» Records supplied
┏━━

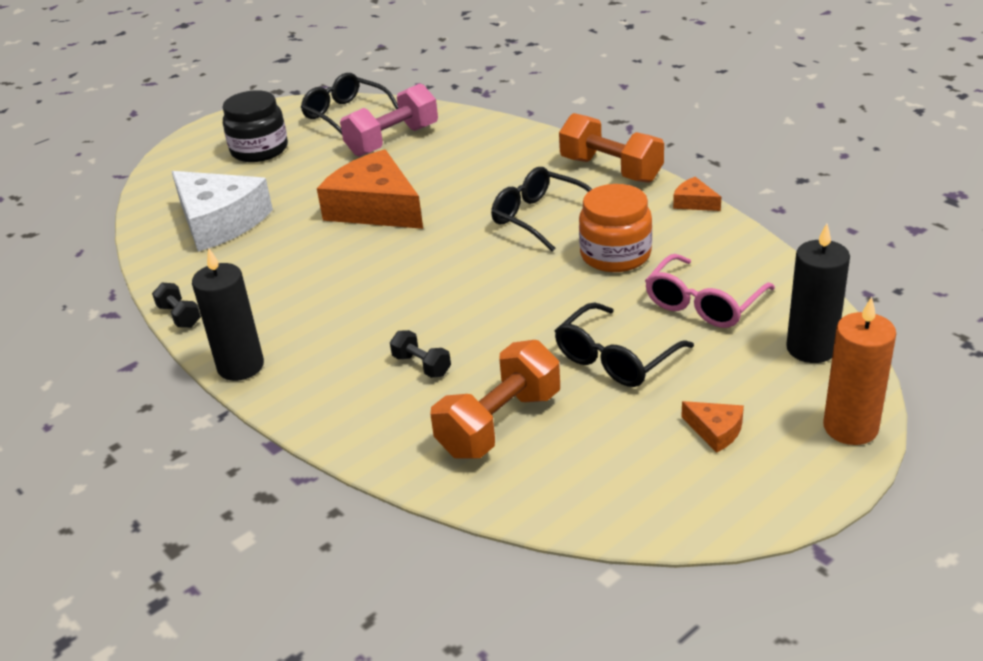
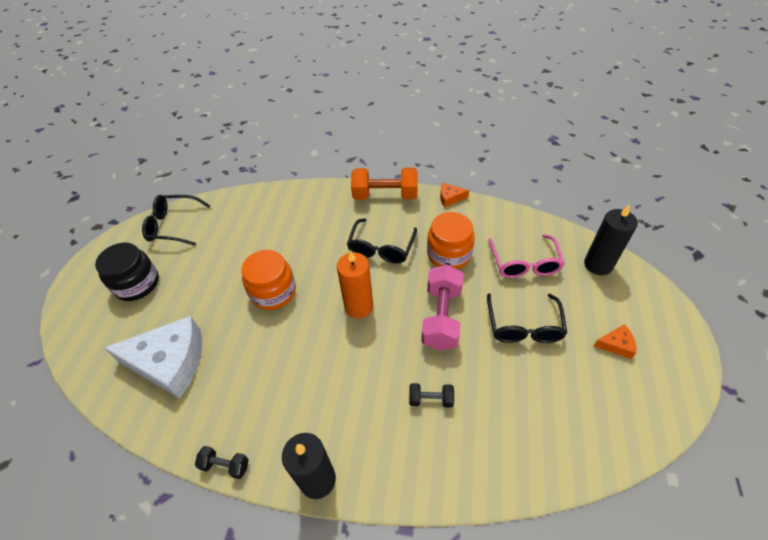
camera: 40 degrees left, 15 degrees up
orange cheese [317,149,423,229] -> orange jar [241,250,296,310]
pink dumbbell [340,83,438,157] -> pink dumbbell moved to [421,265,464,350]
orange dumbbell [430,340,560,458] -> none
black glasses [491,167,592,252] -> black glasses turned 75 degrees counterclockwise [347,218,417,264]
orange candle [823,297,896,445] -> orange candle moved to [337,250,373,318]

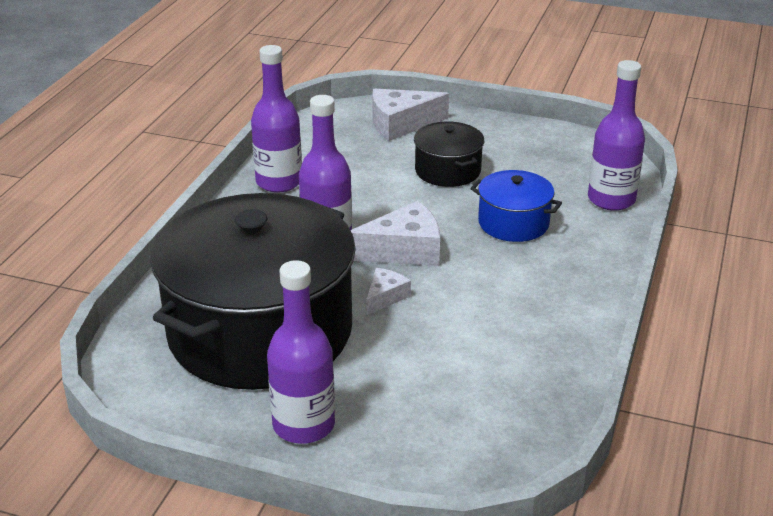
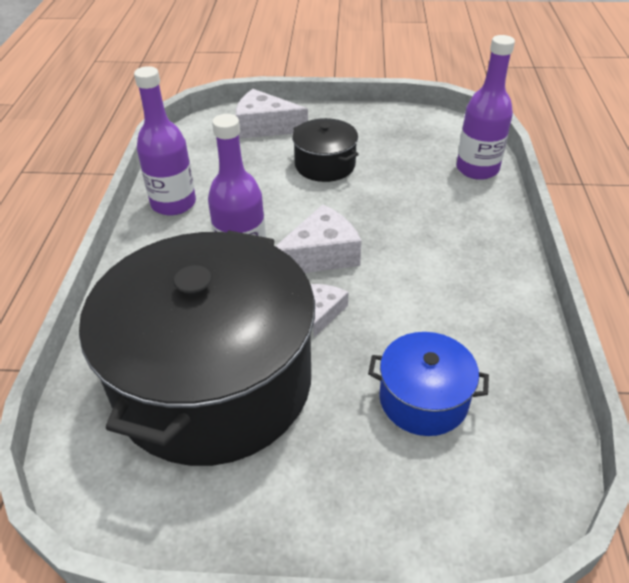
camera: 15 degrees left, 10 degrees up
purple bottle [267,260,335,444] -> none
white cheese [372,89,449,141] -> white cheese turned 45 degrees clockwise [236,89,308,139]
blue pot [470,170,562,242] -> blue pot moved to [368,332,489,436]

┗━━

» Your assignment
Take from the listing every line in which the word "camera" appears.

» Written response
camera: 40 degrees left, 15 degrees up
camera: 15 degrees left, 10 degrees up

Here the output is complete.